[[ SUPPLIED MATERIAL, beginning ]]

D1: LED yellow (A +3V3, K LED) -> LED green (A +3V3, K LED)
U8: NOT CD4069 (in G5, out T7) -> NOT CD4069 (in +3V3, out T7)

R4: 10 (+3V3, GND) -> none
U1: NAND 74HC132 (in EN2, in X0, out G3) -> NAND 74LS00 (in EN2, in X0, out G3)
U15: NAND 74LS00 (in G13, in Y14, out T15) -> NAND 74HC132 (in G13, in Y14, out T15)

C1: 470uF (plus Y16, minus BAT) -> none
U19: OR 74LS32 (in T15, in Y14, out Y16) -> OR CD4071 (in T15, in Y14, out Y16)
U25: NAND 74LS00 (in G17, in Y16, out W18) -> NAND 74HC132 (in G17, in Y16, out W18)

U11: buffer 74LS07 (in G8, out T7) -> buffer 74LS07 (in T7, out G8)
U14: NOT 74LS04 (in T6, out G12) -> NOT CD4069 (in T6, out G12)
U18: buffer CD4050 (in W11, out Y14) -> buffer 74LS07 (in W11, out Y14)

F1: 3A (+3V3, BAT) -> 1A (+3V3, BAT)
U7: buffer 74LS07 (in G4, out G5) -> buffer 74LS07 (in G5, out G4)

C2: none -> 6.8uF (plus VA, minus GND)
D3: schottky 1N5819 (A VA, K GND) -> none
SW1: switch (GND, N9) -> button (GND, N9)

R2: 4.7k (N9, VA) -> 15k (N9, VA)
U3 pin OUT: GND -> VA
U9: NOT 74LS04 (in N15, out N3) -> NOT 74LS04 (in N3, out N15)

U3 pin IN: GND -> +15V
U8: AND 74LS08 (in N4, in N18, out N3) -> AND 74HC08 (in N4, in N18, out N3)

[[ SUPPLIED MATERIAL, end ]]

Exact copies of the lines from the one holding "U3 pin OUT: GND -> VA" to the end of the entries are all that should be written.

U3 pin OUT: GND -> VA
U9: NOT 74LS04 (in N15, out N3) -> NOT 74LS04 (in N3, out N15)

U3 pin IN: GND -> +15V
U8: AND 74LS08 (in N4, in N18, out N3) -> AND 74HC08 (in N4, in N18, out N3)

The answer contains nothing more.